Written exercise.
Rewrite the records from the first line through the line containing "Felix: 00:37 -> 00:40", inclusive, substituting "Helsinki" for "Copenhagen" and leaving everything else unchanged.
==== Dataset content
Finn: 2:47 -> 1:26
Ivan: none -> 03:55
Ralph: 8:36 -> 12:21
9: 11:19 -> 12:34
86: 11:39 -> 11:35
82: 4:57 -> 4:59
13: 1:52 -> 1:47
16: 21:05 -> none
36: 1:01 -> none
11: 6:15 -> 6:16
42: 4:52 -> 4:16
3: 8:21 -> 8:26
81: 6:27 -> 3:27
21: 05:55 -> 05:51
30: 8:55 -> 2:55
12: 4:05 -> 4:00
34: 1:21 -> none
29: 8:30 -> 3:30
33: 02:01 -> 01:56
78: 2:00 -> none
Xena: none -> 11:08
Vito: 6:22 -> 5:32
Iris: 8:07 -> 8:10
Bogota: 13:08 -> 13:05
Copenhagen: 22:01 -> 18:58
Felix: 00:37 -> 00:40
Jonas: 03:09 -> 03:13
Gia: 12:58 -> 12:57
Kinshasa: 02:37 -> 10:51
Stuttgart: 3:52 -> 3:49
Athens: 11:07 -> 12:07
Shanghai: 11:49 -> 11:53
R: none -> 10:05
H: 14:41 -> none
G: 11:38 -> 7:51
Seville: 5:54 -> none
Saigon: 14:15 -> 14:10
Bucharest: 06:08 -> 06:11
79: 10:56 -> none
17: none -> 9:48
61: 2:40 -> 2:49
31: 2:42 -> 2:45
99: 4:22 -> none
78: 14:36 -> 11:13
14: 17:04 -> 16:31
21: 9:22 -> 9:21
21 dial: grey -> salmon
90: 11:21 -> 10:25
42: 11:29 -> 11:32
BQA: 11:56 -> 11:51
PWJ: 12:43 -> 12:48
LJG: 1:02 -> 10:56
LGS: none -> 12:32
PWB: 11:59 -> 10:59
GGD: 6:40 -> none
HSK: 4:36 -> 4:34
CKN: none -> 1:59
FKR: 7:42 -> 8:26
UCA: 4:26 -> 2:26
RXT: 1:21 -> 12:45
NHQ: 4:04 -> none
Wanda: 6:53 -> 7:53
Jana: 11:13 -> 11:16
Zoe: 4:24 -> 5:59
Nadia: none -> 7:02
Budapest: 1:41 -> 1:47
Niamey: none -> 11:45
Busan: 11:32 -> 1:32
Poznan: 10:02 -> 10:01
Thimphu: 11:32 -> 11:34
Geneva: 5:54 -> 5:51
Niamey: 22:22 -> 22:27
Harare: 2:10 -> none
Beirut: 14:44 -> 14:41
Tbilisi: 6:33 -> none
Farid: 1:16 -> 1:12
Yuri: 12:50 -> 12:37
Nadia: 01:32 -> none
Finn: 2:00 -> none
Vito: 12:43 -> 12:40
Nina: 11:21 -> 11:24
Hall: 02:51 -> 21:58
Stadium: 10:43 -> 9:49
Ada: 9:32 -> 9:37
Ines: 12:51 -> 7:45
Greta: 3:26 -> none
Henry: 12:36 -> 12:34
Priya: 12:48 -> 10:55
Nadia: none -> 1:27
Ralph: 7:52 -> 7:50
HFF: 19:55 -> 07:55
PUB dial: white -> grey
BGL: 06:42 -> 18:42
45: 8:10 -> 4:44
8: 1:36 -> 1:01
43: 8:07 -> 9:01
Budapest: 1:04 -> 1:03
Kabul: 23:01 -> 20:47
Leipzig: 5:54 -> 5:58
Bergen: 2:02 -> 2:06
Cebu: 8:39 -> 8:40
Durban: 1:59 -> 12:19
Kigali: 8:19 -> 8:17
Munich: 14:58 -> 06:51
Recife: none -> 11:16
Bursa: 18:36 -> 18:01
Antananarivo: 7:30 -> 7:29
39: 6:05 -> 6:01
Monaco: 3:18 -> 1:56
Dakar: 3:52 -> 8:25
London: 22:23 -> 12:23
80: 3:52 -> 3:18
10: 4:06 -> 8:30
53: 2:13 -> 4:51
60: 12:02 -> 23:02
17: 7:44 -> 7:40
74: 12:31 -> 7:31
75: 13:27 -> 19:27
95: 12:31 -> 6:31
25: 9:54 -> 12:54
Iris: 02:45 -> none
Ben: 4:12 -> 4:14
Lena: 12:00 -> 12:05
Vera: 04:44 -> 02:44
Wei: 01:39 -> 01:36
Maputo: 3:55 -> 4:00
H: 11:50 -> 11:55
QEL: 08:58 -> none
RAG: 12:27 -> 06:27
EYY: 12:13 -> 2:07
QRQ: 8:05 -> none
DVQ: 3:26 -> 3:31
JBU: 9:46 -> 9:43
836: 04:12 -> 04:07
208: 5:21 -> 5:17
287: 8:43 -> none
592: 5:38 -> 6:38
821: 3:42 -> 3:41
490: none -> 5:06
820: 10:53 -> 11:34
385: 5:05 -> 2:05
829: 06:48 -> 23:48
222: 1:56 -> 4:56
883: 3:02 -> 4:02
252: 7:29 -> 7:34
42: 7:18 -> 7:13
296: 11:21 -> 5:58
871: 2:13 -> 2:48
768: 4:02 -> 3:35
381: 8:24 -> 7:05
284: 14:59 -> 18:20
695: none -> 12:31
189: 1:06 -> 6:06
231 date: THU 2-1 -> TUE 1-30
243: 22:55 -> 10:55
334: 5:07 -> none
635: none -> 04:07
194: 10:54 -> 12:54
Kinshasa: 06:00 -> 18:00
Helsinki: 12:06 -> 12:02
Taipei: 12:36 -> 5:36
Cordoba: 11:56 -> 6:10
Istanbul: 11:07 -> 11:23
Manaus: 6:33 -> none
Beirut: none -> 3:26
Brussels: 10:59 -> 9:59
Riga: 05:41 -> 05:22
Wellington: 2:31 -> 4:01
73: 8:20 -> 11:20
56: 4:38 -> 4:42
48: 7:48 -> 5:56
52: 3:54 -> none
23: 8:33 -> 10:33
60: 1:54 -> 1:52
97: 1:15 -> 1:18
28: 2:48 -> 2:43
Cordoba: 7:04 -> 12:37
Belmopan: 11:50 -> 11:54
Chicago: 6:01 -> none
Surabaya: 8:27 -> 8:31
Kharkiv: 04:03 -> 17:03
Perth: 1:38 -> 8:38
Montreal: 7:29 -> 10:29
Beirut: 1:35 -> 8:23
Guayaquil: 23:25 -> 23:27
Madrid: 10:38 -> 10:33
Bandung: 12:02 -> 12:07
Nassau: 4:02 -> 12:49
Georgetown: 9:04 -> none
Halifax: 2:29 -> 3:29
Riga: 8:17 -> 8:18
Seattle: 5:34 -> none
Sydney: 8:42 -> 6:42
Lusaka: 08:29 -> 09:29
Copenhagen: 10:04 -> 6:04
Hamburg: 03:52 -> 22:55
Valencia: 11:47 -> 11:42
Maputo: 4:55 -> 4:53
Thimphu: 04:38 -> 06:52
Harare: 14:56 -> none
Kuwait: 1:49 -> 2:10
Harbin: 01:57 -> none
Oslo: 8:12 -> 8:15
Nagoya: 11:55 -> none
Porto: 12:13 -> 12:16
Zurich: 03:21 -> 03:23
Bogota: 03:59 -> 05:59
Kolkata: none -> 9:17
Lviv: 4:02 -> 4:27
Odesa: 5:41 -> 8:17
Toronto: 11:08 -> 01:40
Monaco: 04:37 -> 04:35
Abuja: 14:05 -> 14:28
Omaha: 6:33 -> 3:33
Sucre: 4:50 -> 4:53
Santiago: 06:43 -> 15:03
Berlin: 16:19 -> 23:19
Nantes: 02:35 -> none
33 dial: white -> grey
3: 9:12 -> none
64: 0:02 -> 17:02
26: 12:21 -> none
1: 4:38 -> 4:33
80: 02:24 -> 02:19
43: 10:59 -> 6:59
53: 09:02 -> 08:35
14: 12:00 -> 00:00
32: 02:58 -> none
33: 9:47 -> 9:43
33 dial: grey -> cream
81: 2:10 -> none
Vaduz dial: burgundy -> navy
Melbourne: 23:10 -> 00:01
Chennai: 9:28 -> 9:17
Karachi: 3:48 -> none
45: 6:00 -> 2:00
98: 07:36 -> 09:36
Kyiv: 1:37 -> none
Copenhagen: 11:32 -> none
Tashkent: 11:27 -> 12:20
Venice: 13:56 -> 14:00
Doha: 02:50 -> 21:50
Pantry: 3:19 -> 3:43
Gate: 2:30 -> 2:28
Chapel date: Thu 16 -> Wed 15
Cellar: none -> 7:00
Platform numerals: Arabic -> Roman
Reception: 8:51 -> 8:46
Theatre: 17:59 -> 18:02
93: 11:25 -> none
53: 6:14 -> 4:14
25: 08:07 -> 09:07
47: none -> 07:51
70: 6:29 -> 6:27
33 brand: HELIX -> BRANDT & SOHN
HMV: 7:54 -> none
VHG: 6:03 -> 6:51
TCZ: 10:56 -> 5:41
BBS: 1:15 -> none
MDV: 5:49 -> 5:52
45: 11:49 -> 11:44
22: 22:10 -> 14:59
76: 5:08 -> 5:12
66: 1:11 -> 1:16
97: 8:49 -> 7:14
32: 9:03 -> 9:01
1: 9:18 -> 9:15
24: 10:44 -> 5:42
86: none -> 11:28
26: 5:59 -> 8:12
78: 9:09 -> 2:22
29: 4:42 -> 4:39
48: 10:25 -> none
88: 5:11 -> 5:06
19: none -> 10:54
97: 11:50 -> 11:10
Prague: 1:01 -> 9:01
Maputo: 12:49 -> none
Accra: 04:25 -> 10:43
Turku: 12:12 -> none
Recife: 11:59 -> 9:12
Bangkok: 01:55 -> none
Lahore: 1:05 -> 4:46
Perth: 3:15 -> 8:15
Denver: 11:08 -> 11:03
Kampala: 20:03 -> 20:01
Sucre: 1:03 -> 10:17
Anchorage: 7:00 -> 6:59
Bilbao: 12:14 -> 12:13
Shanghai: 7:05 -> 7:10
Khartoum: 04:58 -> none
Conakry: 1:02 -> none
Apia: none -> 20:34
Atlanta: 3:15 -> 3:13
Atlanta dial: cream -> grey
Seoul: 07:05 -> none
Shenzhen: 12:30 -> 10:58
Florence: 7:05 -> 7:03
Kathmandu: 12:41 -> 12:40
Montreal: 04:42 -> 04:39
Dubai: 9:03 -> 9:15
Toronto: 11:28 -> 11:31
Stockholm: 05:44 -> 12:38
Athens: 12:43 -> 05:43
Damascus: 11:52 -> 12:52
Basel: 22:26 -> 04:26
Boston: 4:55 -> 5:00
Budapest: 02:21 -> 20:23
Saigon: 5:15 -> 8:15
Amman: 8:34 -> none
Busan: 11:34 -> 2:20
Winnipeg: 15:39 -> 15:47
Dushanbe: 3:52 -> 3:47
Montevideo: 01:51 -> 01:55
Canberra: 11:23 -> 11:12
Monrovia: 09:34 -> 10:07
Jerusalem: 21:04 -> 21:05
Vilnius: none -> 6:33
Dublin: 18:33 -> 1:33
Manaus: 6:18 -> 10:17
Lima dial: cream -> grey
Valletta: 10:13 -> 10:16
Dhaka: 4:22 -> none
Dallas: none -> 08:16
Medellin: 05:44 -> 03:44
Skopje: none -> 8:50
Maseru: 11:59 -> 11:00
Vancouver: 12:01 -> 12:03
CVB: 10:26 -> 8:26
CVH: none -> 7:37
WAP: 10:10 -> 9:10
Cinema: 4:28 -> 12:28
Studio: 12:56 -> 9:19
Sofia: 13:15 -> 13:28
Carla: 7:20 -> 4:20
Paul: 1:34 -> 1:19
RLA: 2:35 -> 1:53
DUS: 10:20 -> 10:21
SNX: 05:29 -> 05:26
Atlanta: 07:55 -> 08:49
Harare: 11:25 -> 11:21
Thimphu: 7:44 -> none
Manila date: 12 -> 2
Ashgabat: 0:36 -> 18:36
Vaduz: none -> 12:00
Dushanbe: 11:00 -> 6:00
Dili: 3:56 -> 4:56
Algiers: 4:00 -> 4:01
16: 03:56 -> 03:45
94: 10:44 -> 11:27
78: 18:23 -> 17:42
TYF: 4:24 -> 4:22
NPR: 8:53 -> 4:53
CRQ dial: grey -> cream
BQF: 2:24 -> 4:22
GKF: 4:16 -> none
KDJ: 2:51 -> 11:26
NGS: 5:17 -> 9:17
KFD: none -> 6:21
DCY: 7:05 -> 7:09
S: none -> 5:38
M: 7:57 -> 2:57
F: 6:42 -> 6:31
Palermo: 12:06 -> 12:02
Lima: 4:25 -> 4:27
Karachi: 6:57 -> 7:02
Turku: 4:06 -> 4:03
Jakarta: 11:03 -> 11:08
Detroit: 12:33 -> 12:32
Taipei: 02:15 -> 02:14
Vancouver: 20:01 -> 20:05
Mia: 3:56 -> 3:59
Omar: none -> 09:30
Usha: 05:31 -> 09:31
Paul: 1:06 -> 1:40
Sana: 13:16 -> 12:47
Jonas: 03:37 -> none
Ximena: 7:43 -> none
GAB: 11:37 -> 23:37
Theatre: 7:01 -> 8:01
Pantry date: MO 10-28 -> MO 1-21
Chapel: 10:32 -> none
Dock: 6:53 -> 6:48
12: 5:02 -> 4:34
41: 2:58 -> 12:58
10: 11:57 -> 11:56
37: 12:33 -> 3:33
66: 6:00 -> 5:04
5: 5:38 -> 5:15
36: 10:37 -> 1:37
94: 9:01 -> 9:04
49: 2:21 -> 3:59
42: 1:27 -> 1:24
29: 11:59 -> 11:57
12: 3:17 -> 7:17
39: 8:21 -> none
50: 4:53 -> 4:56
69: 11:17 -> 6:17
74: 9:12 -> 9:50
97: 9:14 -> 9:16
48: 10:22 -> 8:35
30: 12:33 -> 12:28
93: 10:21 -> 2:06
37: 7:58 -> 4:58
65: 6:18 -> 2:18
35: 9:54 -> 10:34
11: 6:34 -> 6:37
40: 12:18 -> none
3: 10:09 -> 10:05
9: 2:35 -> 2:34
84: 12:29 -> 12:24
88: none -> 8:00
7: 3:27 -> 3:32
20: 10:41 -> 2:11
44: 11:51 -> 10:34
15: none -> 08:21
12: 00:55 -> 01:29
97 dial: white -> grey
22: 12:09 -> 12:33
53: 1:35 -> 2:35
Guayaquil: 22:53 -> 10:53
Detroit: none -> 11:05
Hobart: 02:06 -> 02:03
========
Answer to this problem.
Finn: 2:47 -> 1:26
Ivan: none -> 03:55
Ralph: 8:36 -> 12:21
9: 11:19 -> 12:34
86: 11:39 -> 11:35
82: 4:57 -> 4:59
13: 1:52 -> 1:47
16: 21:05 -> none
36: 1:01 -> none
11: 6:15 -> 6:16
42: 4:52 -> 4:16
3: 8:21 -> 8:26
81: 6:27 -> 3:27
21: 05:55 -> 05:51
30: 8:55 -> 2:55
12: 4:05 -> 4:00
34: 1:21 -> none
29: 8:30 -> 3:30
33: 02:01 -> 01:56
78: 2:00 -> none
Xena: none -> 11:08
Vito: 6:22 -> 5:32
Iris: 8:07 -> 8:10
Bogota: 13:08 -> 13:05
Helsinki: 22:01 -> 18:58
Felix: 00:37 -> 00:40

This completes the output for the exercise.